Beginning at the line containing "R211: 8.2k (GND, SIG11) -> 150k (GND, SIG11)", print every line until the records end, keeping each exactly as it is.

[Content revision data]
────

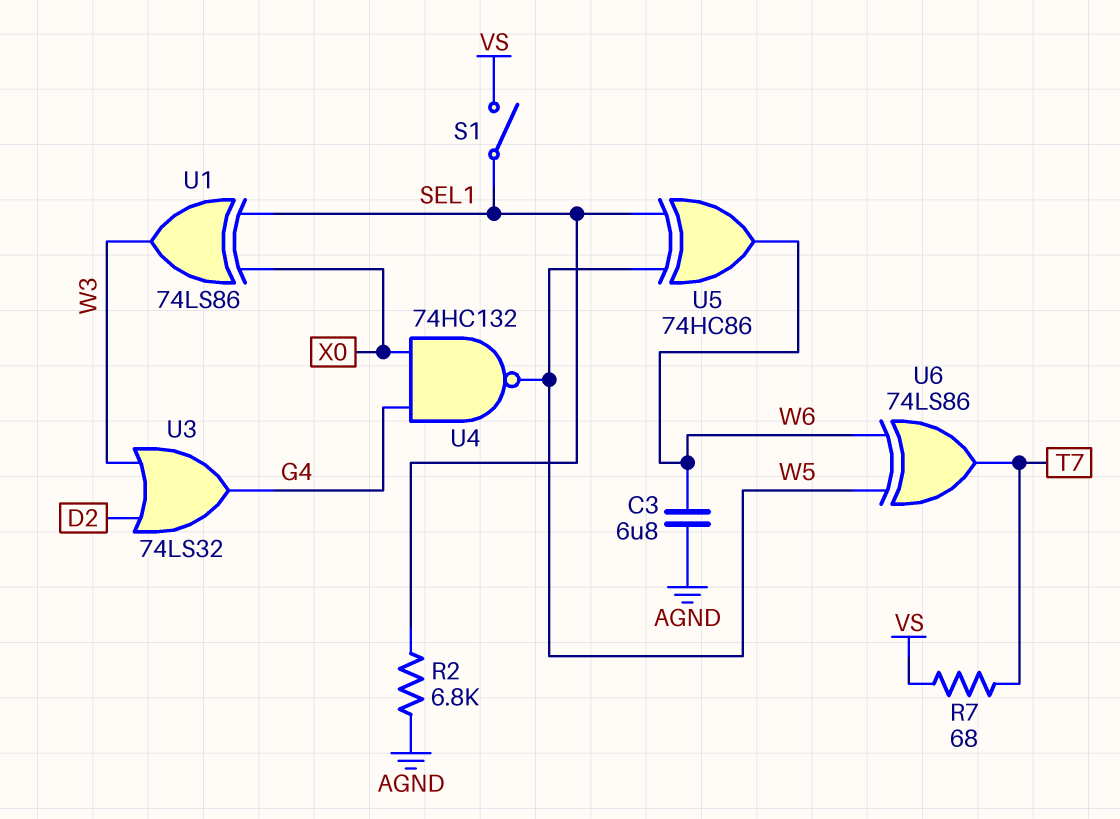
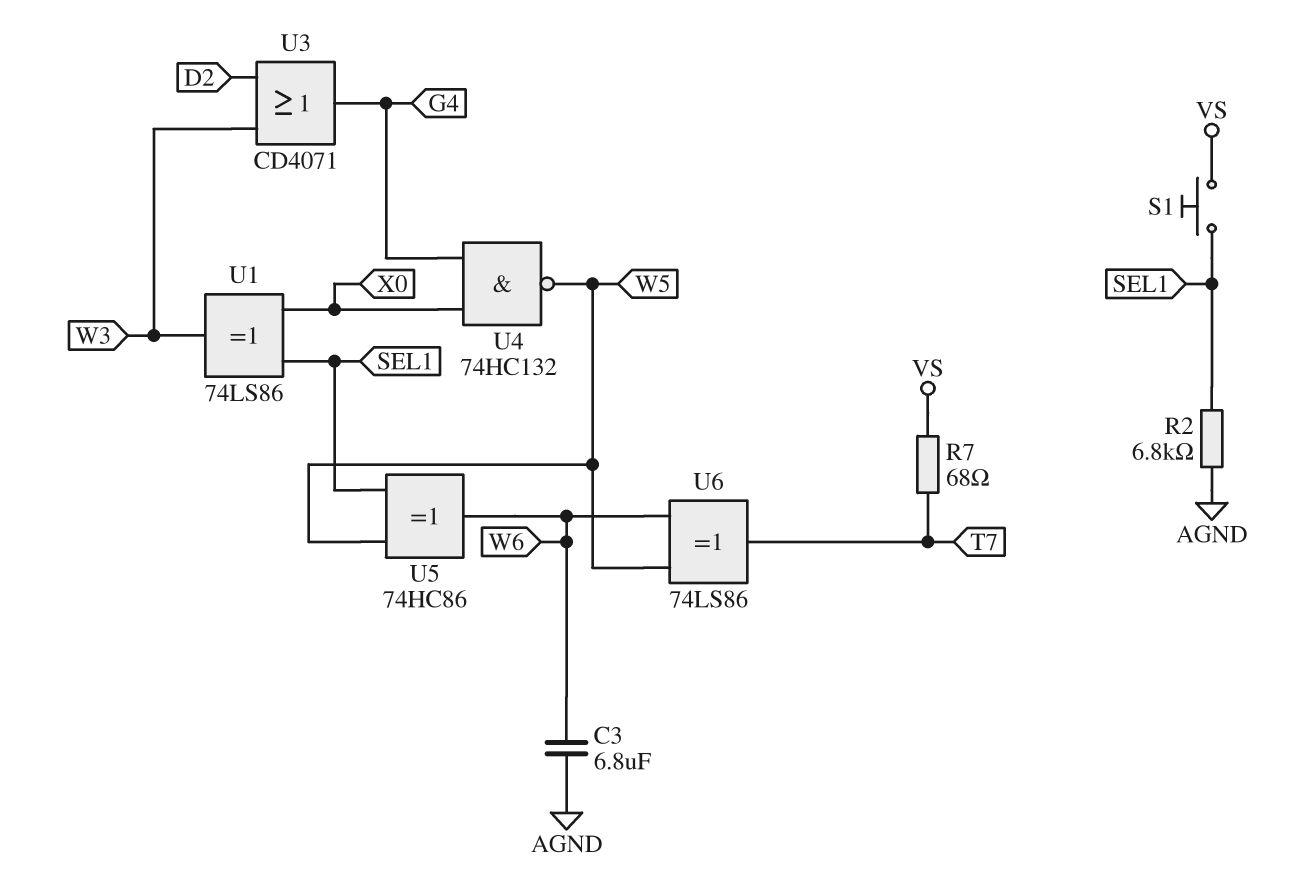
S1: switch (SEL1, VS) -> button (SEL1, VS)
U3: OR 74LS32 (in D2, in W3, out G4) -> OR CD4071 (in D2, in W3, out G4)

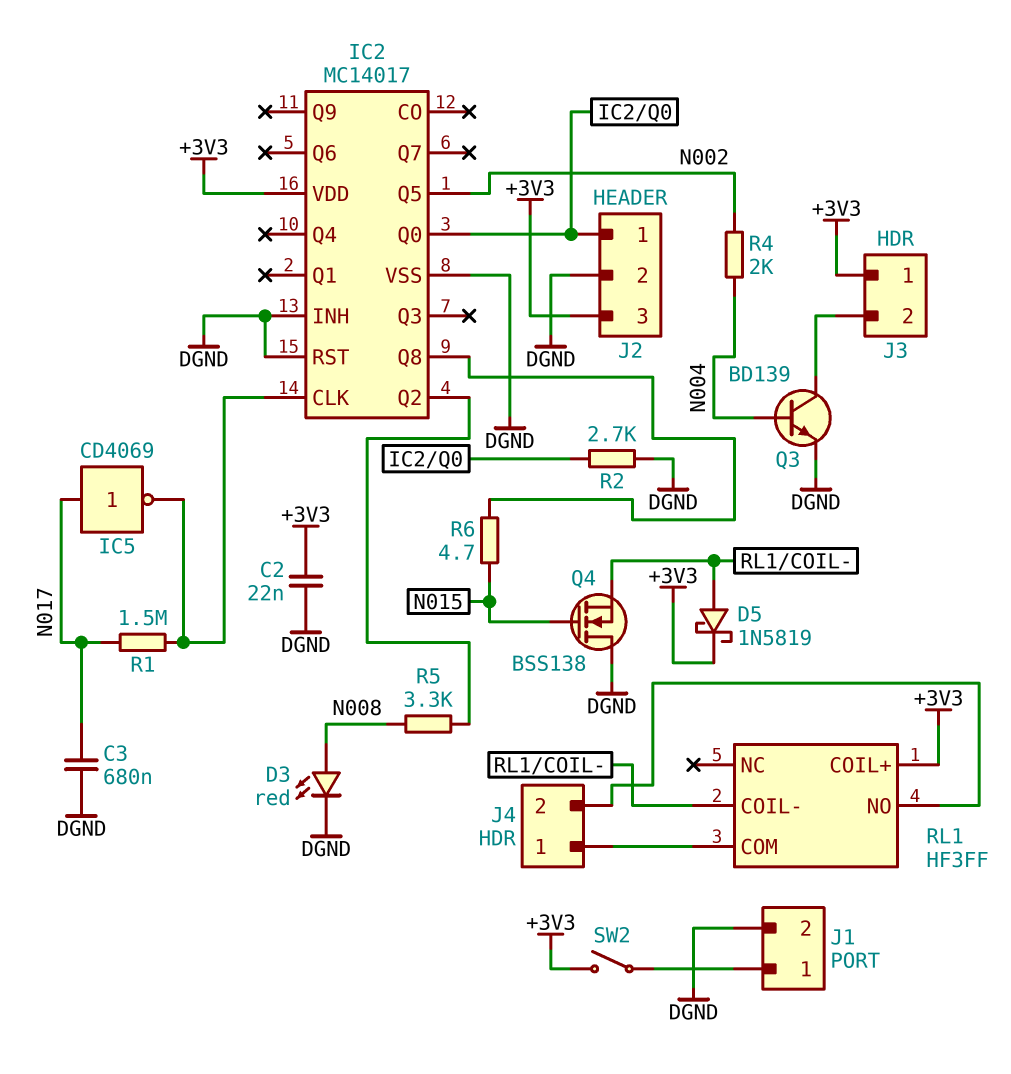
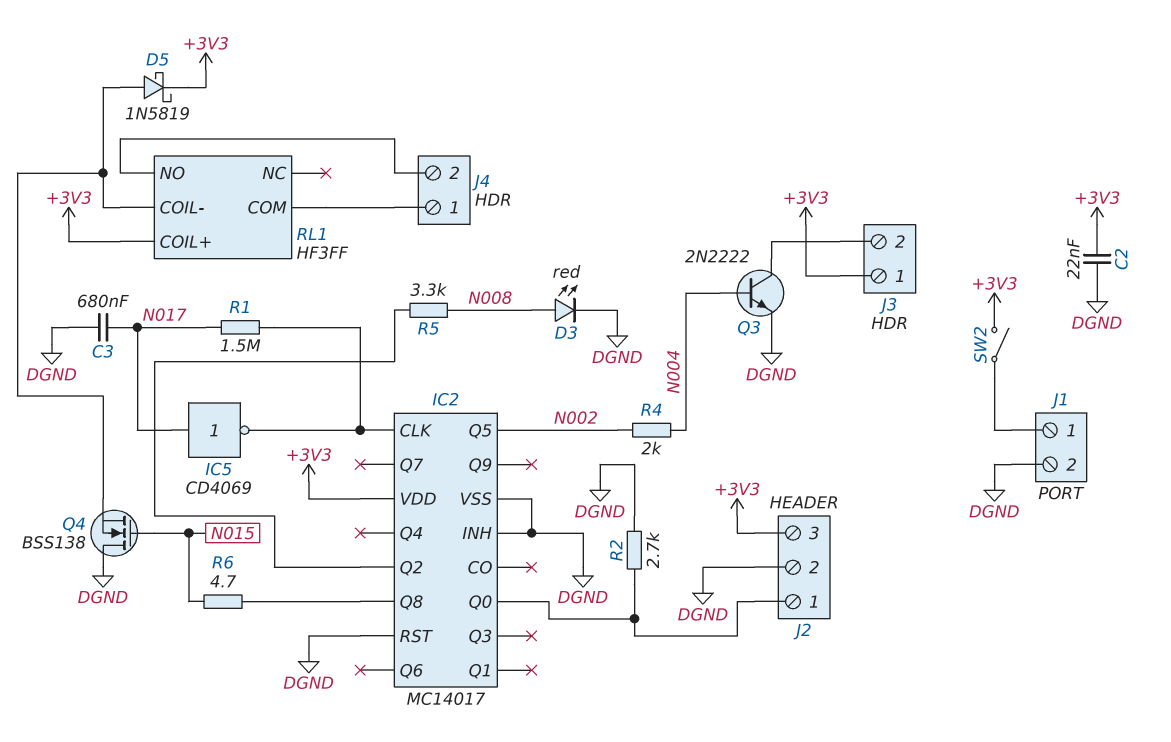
Q3: NPN BD139 (B N004, C J3/2, E DGND) -> NPN 2N2222 (B N004, C J3/2, E DGND)

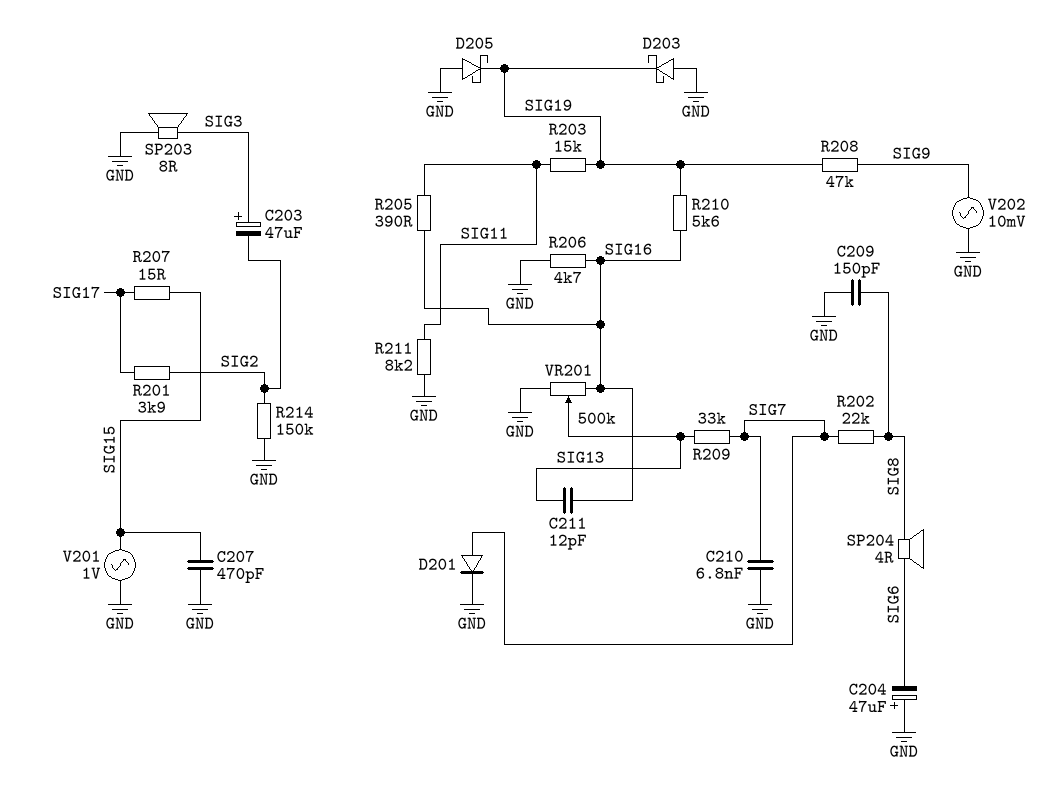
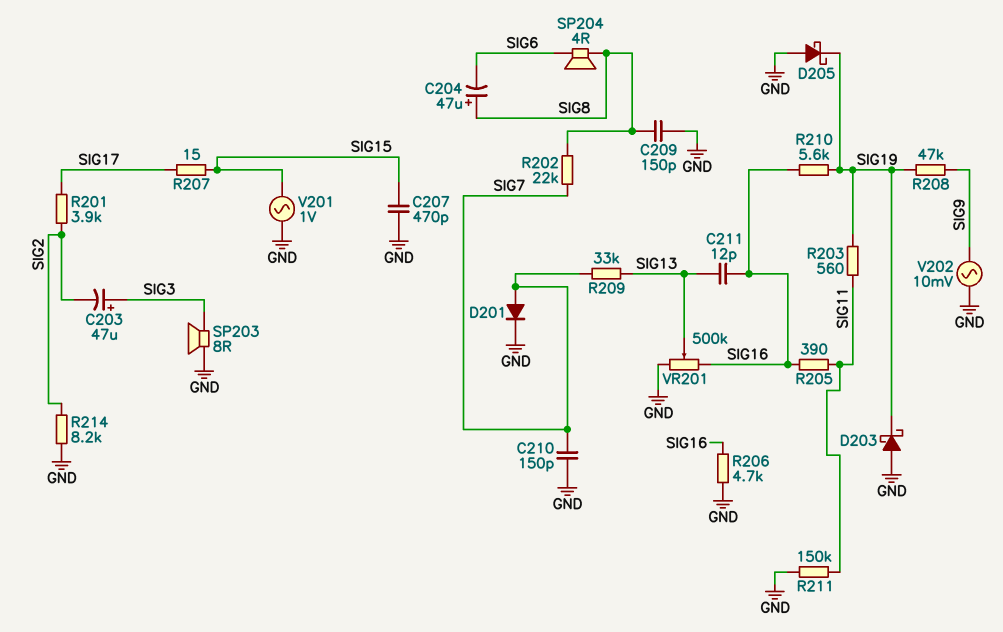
C204: 47uF (plus GND, minus SIG6) -> 47uF (plus SIG8, minus SIG6)
C210: 6.8nF (GND, SIG7) -> 150pF (GND, SIG7)
R203: 15k (SIG11, SIG19) -> 560 (SIG11, SIG19)
R211: 8.2k (GND, SIG11) -> 150k (GND, SIG11)
R214: 150k (GND, SIG2) -> 8.2k (GND, SIG2)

────

Answer space —
R211: 8.2k (GND, SIG11) -> 150k (GND, SIG11)
R214: 150k (GND, SIG2) -> 8.2k (GND, SIG2)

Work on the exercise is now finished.